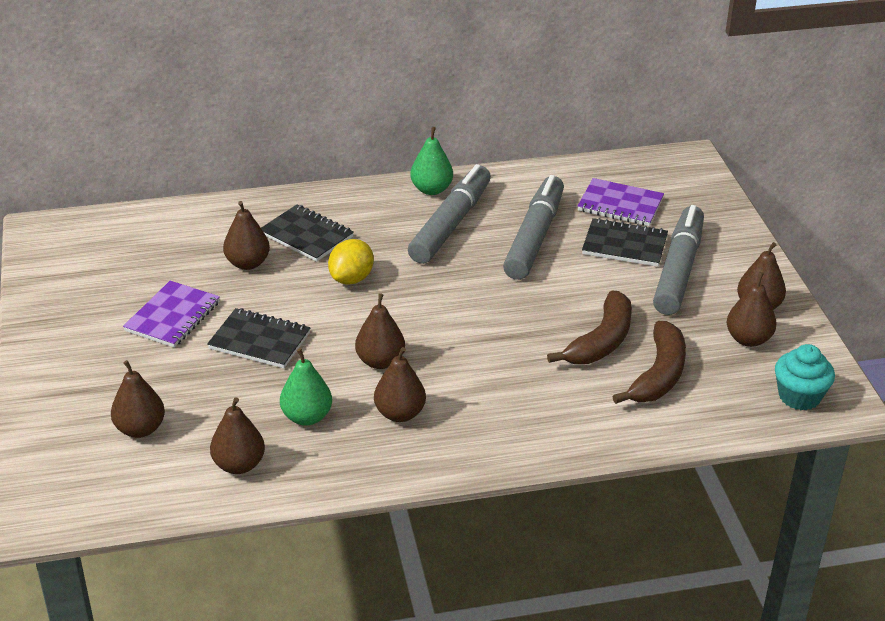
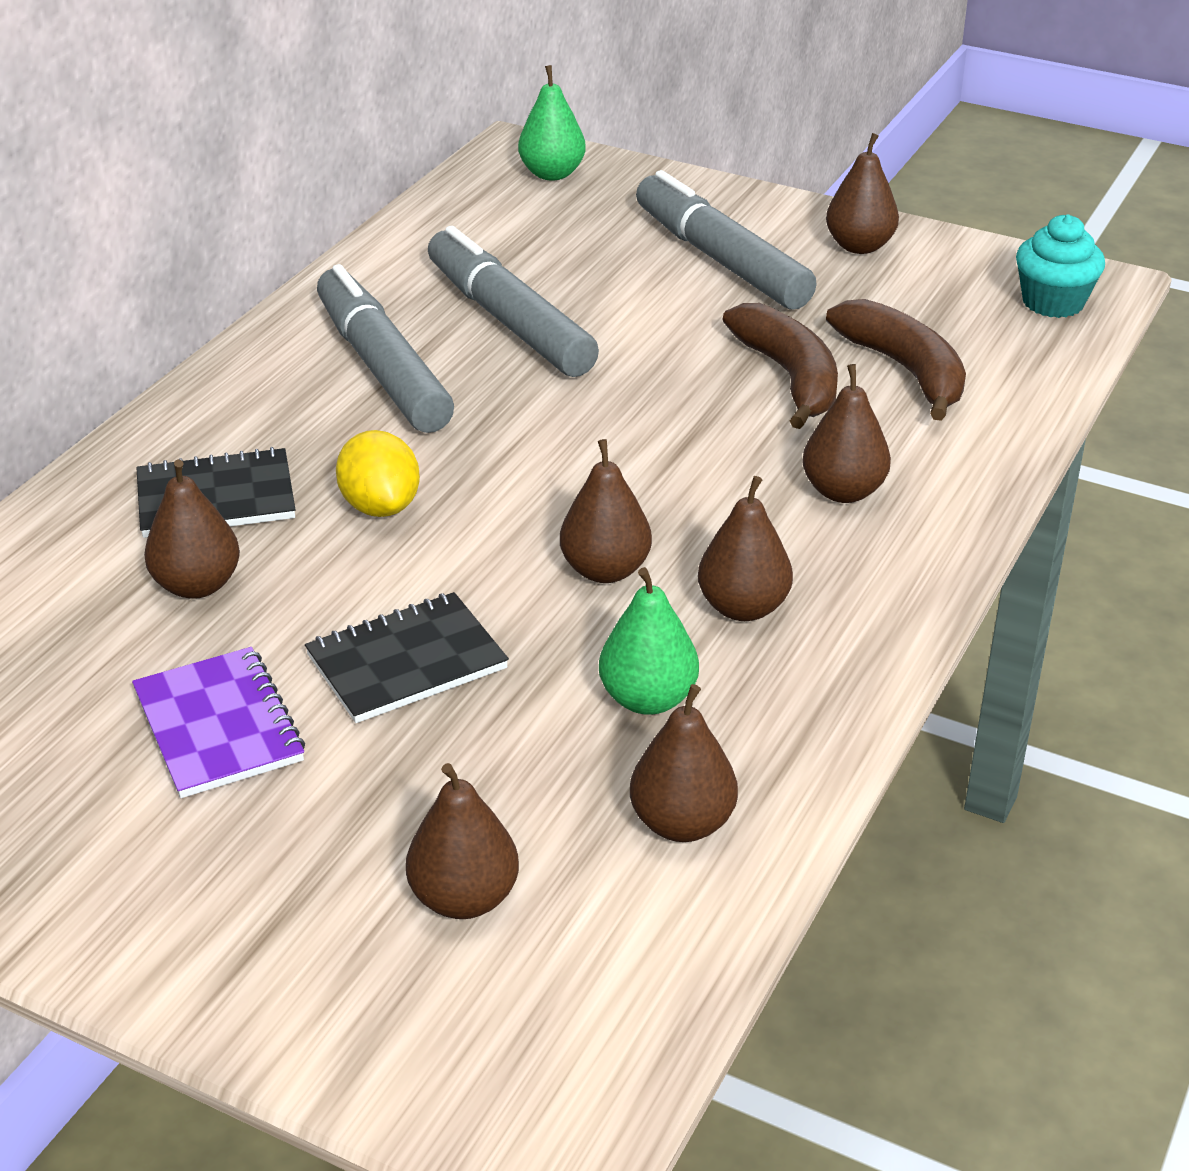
camera: 50 degrees left, 0 degrees up
(431, 189) = (281, 345): green pear -> green pear (552, 174)
(620, 205) = (536, 233): purple notebook -> none
(624, 245) = (621, 269): black notebook -> none
(748, 339) = (911, 282): brown pear -> brown pear (843, 491)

━━━━

## The problem
Copy out each line of the listing that holds the string "none".

## Solution for this task
(620, 205) = (536, 233): purple notebook -> none
(624, 245) = (621, 269): black notebook -> none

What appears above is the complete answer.